WHAT NEEDS TO BE DONE:
Omitting the pictures, restate all of the entries below exactly.

MATERIAL PROVIDED:
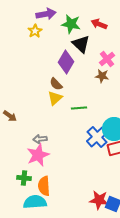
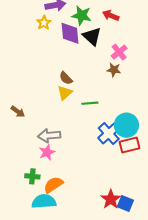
purple diamond: (66, 62) -> (70, 33), moved, turned -35
gray arrow: (40, 139) -> (49, 136), size x1.5
pink star: (38, 155) -> (47, 152), size x0.7
orange semicircle: (44, 186) -> (53, 185), turned 60
red star: (99, 200) -> (111, 199), turned 30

TASK RESULT:
purple diamond: (66, 62) -> (70, 33), moved, turned -35
gray arrow: (40, 139) -> (49, 136), size x1.5
pink star: (38, 155) -> (47, 152), size x0.7
orange semicircle: (44, 186) -> (53, 185), turned 60
red star: (99, 200) -> (111, 199), turned 30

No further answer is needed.